> _Action item_:
I'd like every entry returned exactly as it is, with the images left out.

(Object displacement listings)
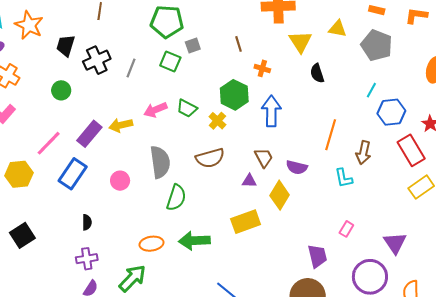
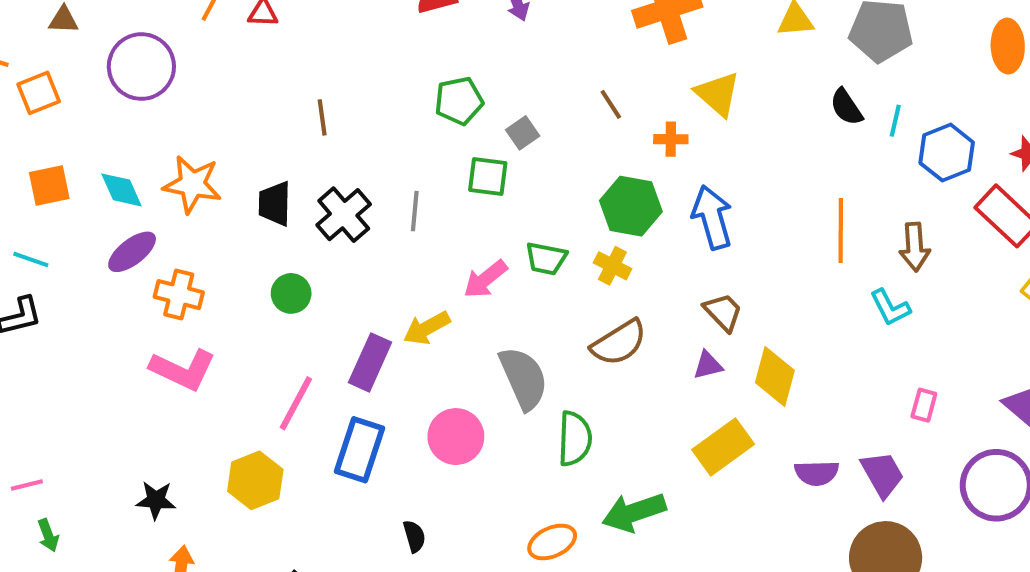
green pentagon: (167, 22) -> (459, 101), size x0.7
yellow triangle: (300, 42) -> (718, 94), moved
black semicircle: (317, 73) -> (846, 107), moved
purple semicircle: (297, 167) -> (817, 473), moved
pink circle: (120, 181) -> (456, 437), size x1.4

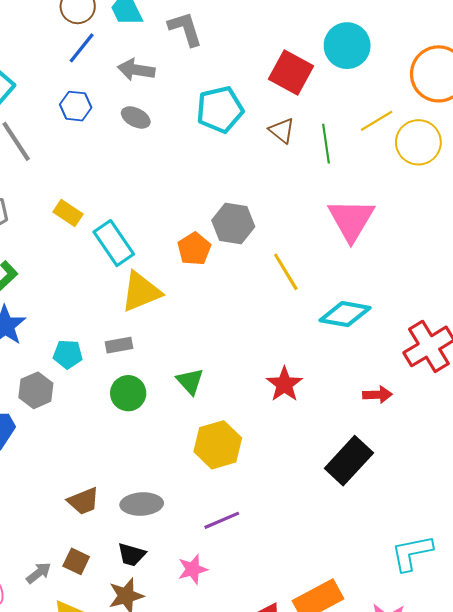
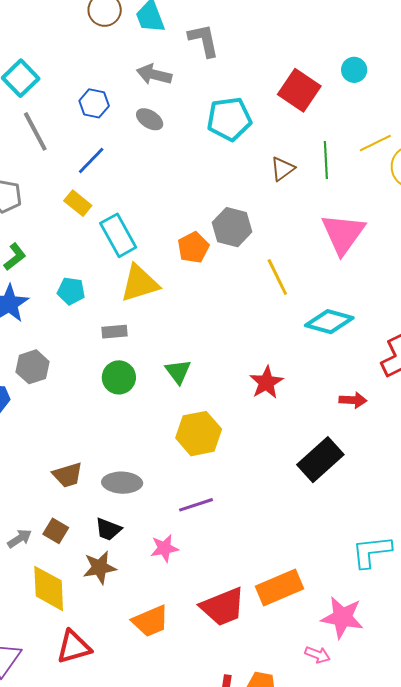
cyan circle: (347, 46) -> (354, 70), size x0.6
blue line: (82, 48) -> (91, 160), moved
brown triangle: (282, 131) -> (283, 169), moved, turned 40
cyan pentagon: (68, 354) -> (71, 291), moved

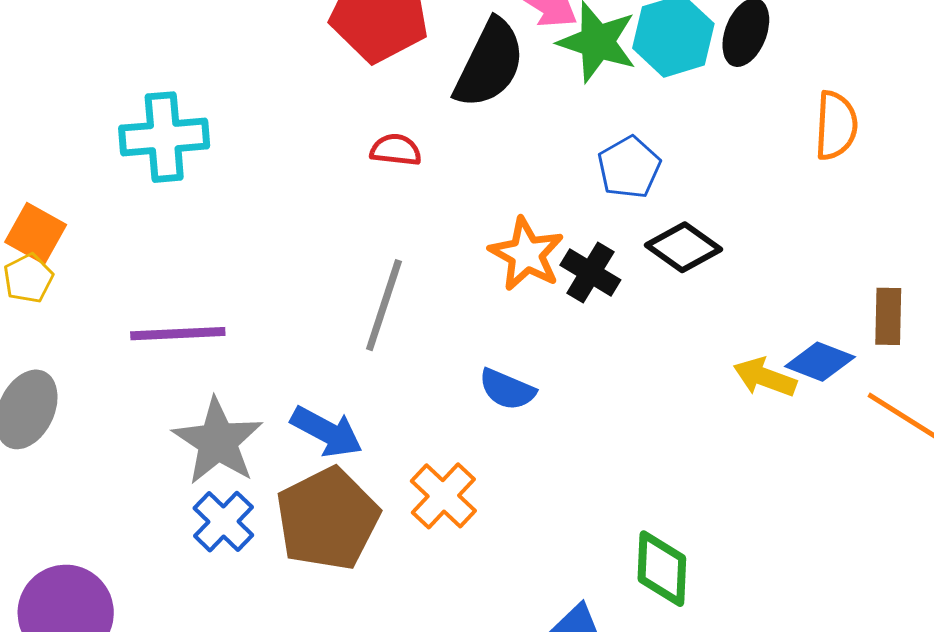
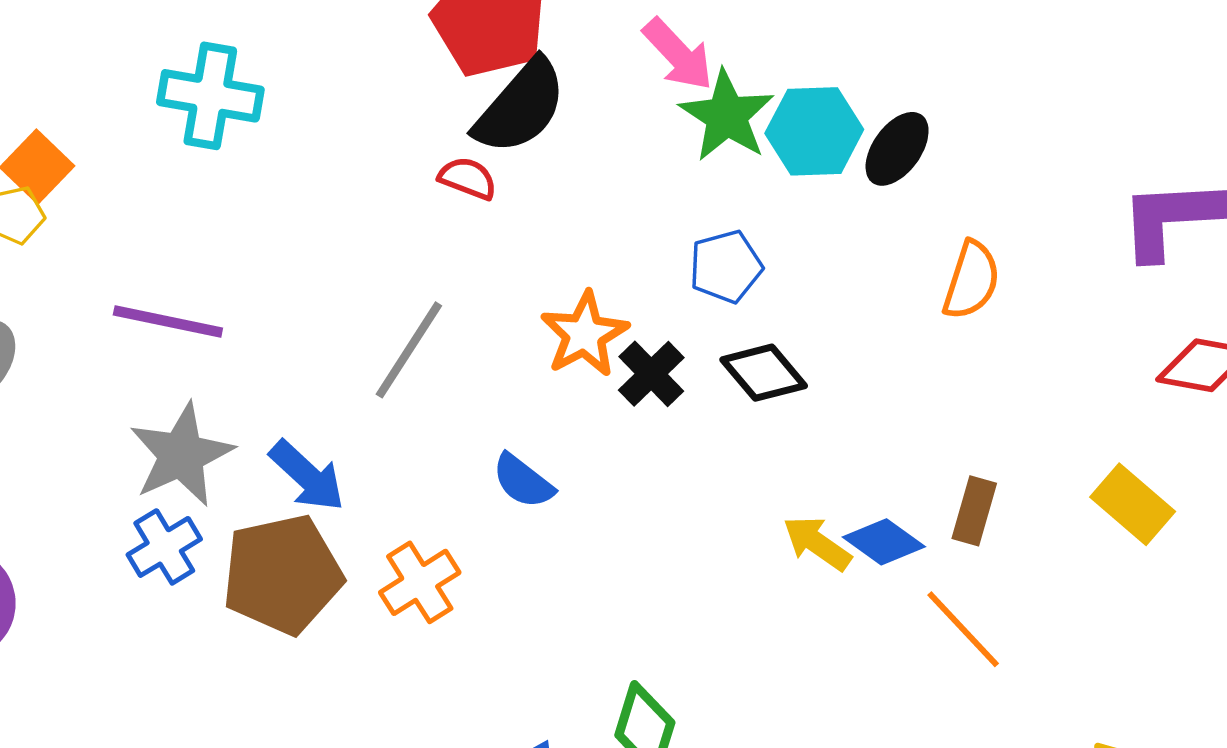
black semicircle: (489, 64) -> (520, 107), moved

> _Result for this task_:
green pentagon: (167, 22) -> (459, 101), size x0.7
yellow triangle: (300, 42) -> (718, 94), moved
black semicircle: (317, 73) -> (846, 107), moved
purple semicircle: (297, 167) -> (817, 473), moved
pink circle: (120, 181) -> (456, 437), size x1.4

cyan circle: (347, 46) -> (354, 70), size x0.6
blue line: (82, 48) -> (91, 160), moved
brown triangle: (282, 131) -> (283, 169), moved, turned 40
cyan pentagon: (68, 354) -> (71, 291), moved

black semicircle: (489, 64) -> (520, 107), moved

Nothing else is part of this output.